YOUR INSTRUCTIONS - Among the lines below, which ones contain the word "AOUT"? Copy every such line.

====== GIVEN RECORDS ======

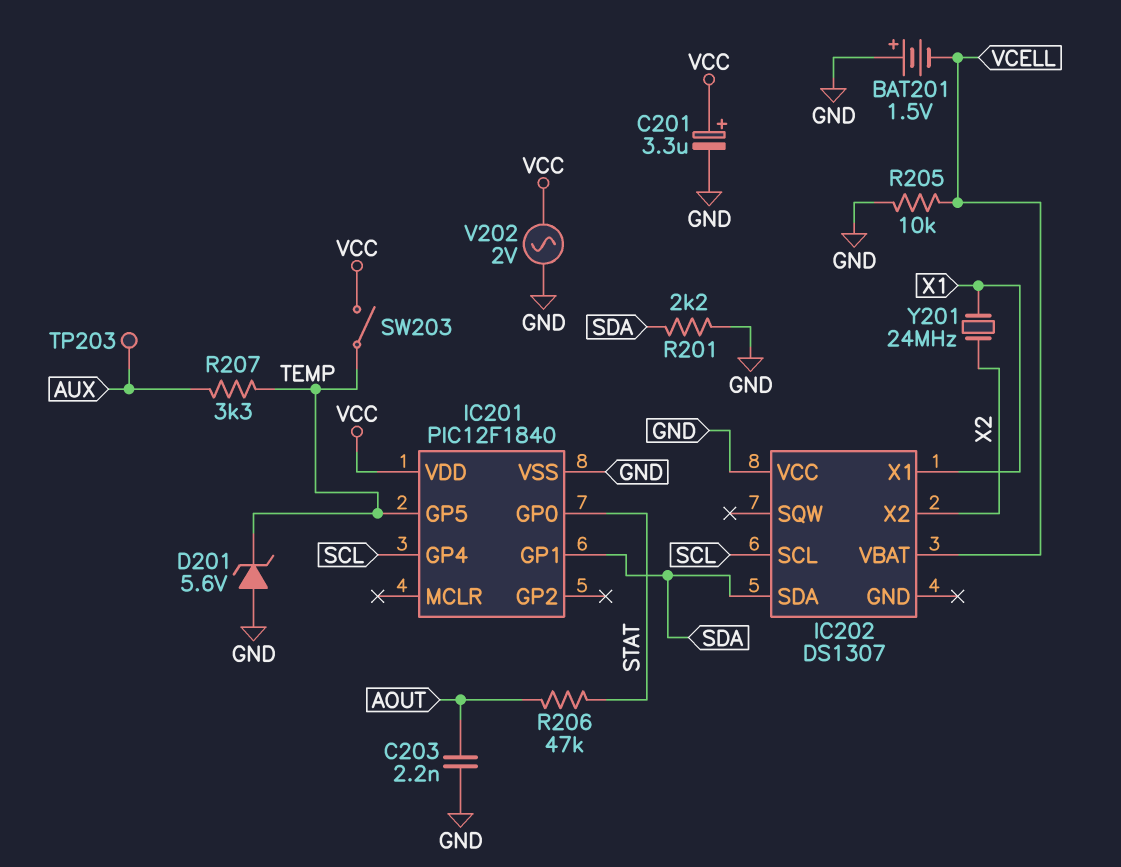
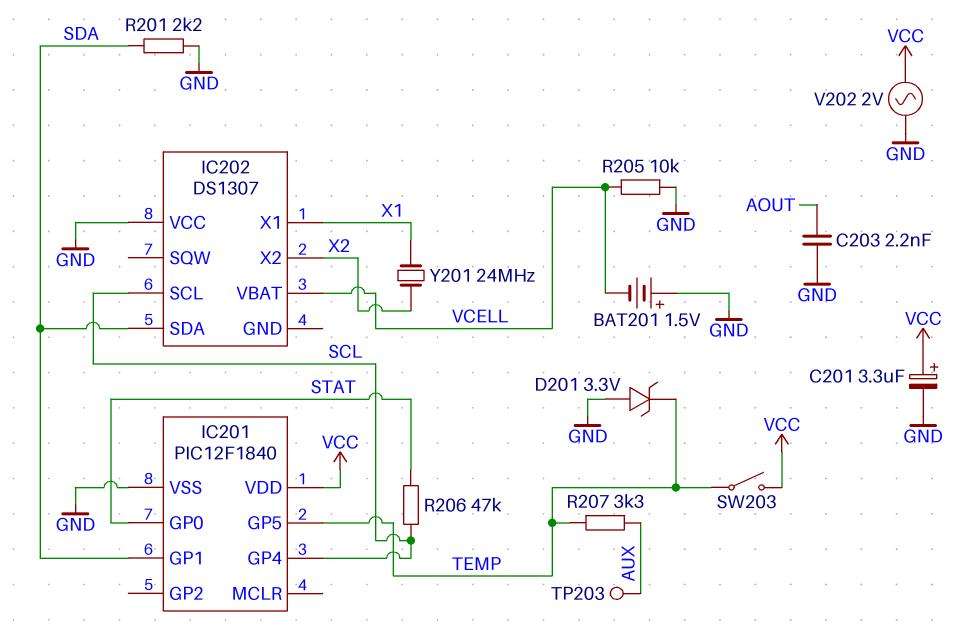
D201: zener 5.6V (A GND, K TEMP) -> zener 3.3V (A GND, K TEMP)
R206: 47k (AOUT, STAT) -> 47k (SCL, STAT)

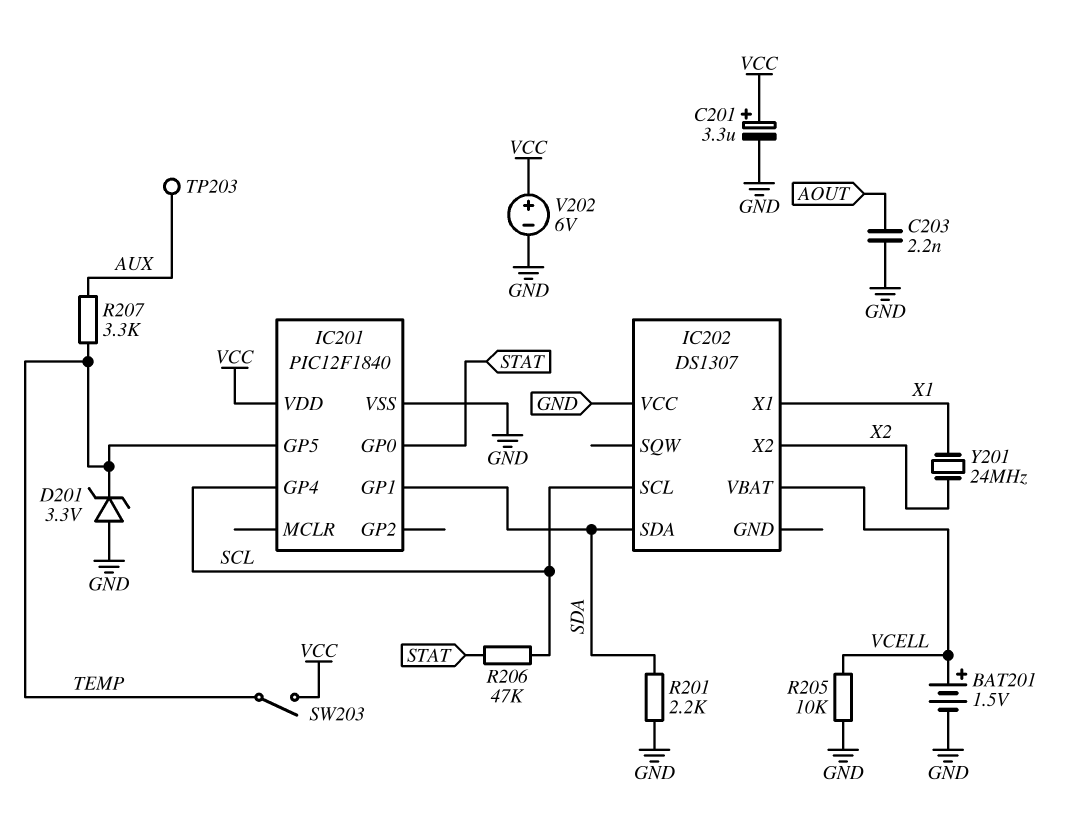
BAT201: 1.5V (plus GND, minus VCELL) -> 1.5V (plus VCELL, minus GND)
V202: AC 2V (GND, VCC) -> 6V (plus VCC, minus GND)

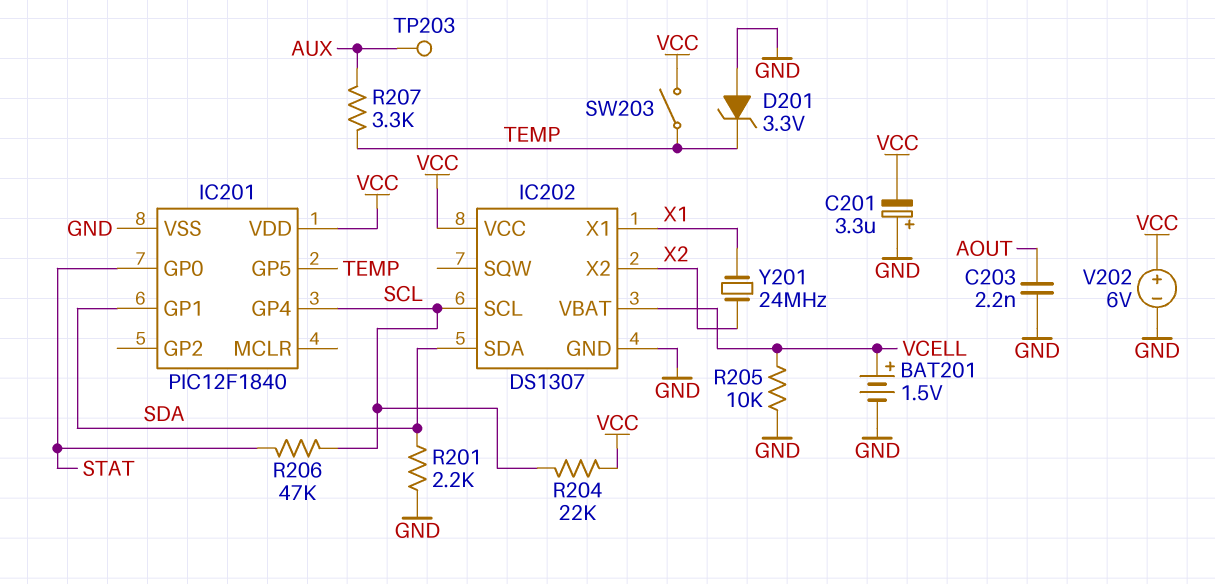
C201: 3.3uF (plus VCC, minus GND) -> 3.3uF (plus GND, minus VCC)
IC202 pin GND: none -> GND
IC202 pin VCC: GND -> VCC
R204: none -> 22k (SCL, VCC)

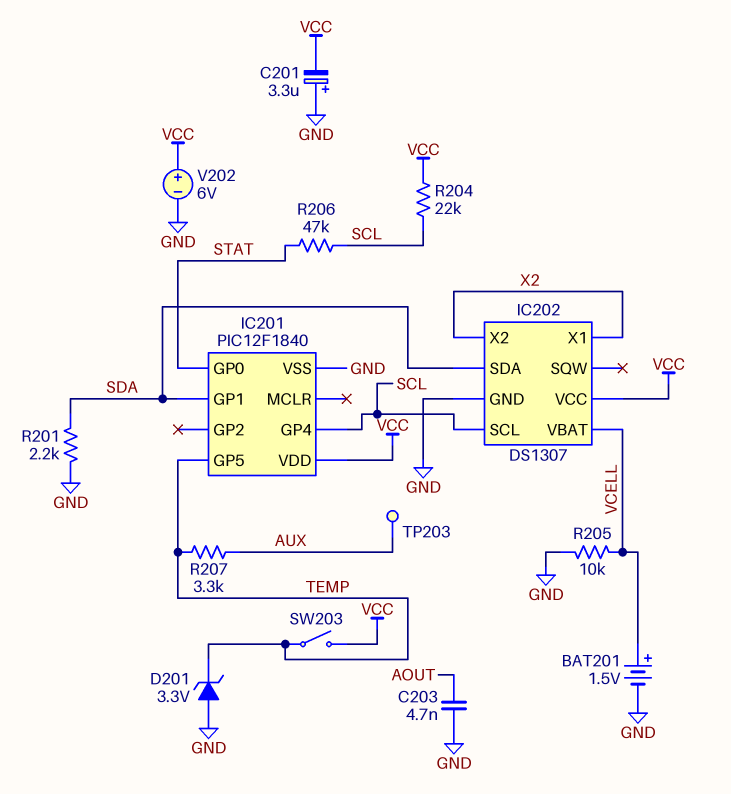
C203: 2.2nF (AOUT, GND) -> 4.7nF (AOUT, GND)
IC202 pin X1: X1 -> X2
Y201: 24MHz (X1, X2) -> none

======

TASK SOLUTION -
R206: 47k (AOUT, STAT) -> 47k (SCL, STAT)
C203: 2.2nF (AOUT, GND) -> 4.7nF (AOUT, GND)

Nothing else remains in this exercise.